== Stored data
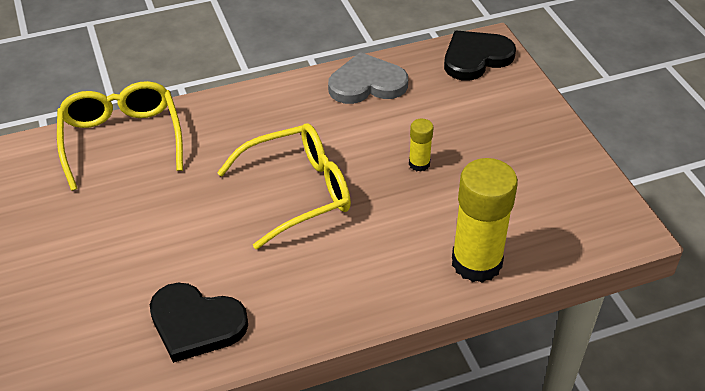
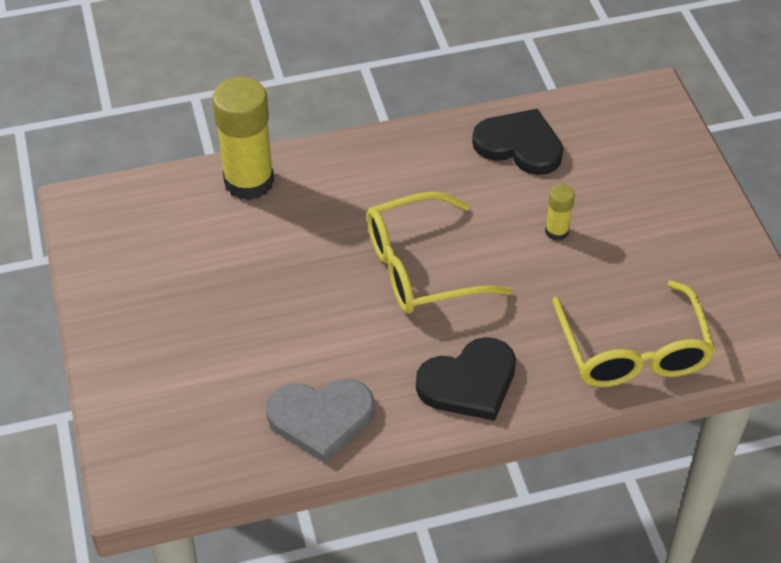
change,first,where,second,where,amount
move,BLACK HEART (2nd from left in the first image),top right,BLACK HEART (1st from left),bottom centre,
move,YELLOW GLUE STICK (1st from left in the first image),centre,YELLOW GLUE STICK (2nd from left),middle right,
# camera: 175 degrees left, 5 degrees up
====
— Activity —
A word-for-word copy of the listing is the goal; keep every picture out of it.

— Exercise result —
change,first,where,second,where,amount
move,BLACK HEART (2nd from left in the first image),top right,BLACK HEART (1st from left),bottom centre,
move,YELLOW GLUE STICK (1st from left in the first image),centre,YELLOW GLUE STICK (2nd from left),middle right,
# camera: 175 degrees left, 5 degrees up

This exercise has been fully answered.